• **Exercise objective**
Your output should be an exact copy of the records, with no pictures in it.

• **Records for the exercise**
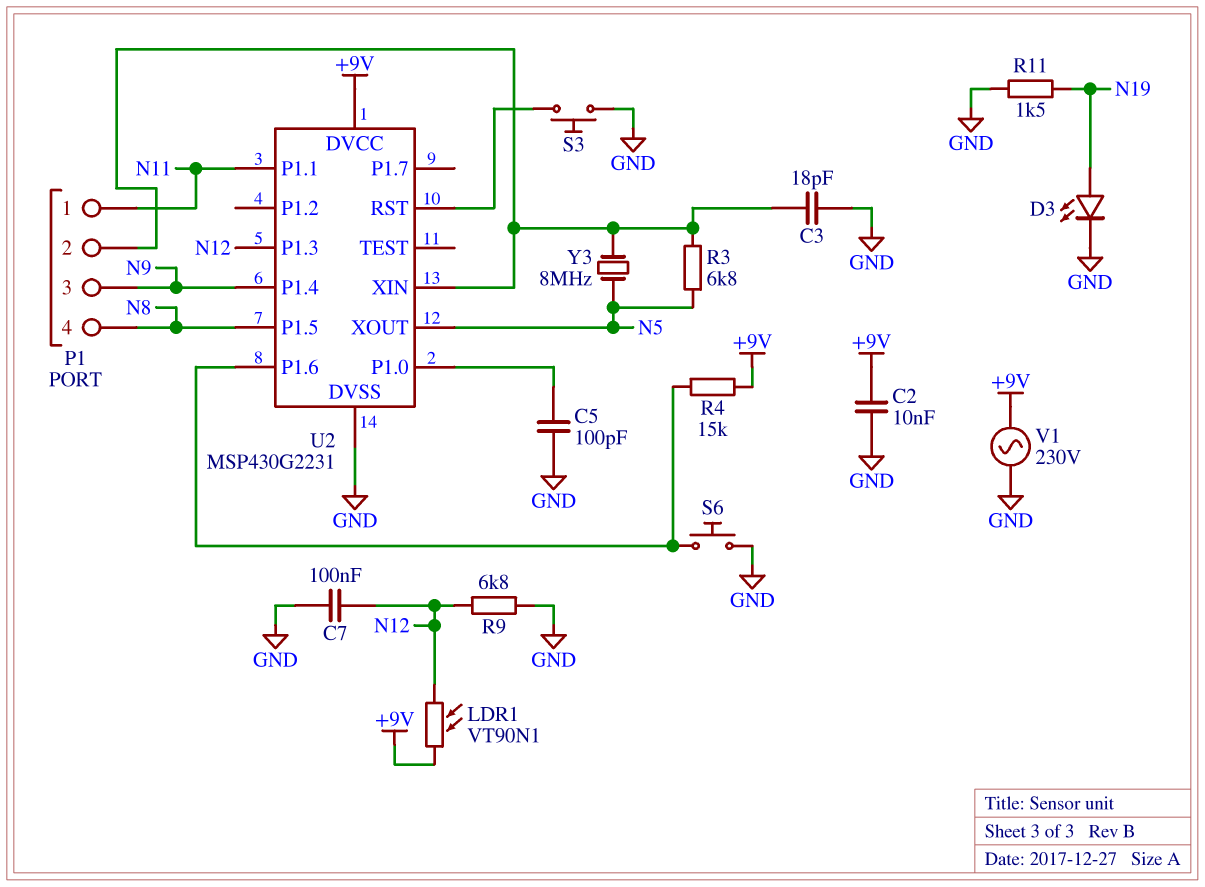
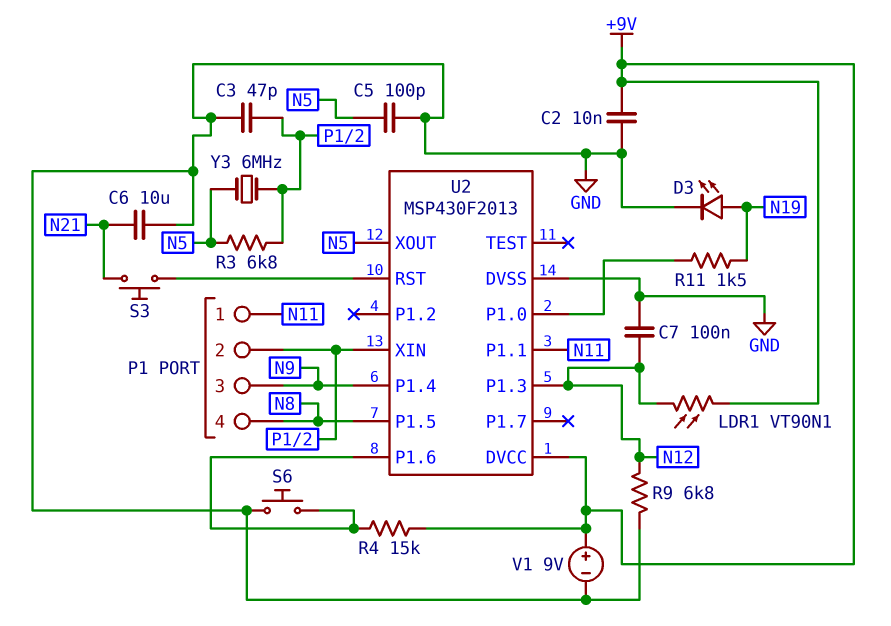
C3: 18pF (GND, P1/2) -> 47pF (GND, P1/2)
C5: 100pF (GND, U2/P1.0) -> 100pF (GND, N5)
C6: none -> 10uF (GND, N21)
R11: 1.5k (GND, N19) -> 1.5k (N19, U2/P1.0)
S3: button (GND, U2/RST) -> button (N21, U2/RST)
U2: MSP430G2231 -> MSP430F2013
V1: AC 230V (+9V, GND) -> 9V (plus +9V, minus GND)
Y3: 8MHz (N5, P1/2) -> 6MHz (N5, P1/2)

• **Task response**
C3: 18pF (GND, P1/2) -> 47pF (GND, P1/2)
C5: 100pF (GND, U2/P1.0) -> 100pF (GND, N5)
C6: none -> 10uF (GND, N21)
R11: 1.5k (GND, N19) -> 1.5k (N19, U2/P1.0)
S3: button (GND, U2/RST) -> button (N21, U2/RST)
U2: MSP430G2231 -> MSP430F2013
V1: AC 230V (+9V, GND) -> 9V (plus +9V, minus GND)
Y3: 8MHz (N5, P1/2) -> 6MHz (N5, P1/2)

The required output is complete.